■ Exercise brief: Find how many lines below hold "strawberry", and give that number as the entire answer.
+++ Extracted data
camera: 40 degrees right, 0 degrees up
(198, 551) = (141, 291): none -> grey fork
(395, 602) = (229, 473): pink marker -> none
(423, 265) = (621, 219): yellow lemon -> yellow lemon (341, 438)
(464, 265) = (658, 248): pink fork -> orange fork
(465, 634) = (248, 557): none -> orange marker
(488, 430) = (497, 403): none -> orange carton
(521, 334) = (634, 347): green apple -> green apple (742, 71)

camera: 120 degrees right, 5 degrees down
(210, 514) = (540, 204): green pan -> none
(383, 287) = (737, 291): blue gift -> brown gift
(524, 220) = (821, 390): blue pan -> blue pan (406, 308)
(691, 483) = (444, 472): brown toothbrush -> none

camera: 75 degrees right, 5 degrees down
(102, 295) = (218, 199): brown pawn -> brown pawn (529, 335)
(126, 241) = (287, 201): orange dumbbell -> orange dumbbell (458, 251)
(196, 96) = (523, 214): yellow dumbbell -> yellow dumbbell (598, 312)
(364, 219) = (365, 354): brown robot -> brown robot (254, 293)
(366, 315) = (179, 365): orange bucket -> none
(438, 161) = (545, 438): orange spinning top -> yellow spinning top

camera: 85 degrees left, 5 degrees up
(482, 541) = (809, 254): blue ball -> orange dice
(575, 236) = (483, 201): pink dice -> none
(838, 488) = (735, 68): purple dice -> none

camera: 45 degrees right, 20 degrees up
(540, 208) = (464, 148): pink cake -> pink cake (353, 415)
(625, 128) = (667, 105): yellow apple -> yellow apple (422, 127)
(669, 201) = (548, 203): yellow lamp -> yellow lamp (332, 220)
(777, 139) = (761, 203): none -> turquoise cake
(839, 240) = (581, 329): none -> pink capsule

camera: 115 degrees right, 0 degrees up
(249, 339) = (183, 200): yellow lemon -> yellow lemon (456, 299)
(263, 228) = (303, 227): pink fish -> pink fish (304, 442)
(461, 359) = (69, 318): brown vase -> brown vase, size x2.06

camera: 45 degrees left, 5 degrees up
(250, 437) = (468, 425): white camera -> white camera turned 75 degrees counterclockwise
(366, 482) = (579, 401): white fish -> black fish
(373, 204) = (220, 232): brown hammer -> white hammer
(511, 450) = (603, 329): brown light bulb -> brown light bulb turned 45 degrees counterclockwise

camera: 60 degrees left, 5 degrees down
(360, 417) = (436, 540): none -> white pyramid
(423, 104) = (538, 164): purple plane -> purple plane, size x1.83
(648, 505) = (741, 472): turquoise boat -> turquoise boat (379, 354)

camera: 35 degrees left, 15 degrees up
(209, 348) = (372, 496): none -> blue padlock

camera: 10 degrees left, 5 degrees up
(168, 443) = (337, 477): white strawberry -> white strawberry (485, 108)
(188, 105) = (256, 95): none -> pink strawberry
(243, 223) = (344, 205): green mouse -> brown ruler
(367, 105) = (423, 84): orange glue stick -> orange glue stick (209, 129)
++++++
■ Exercise output: 2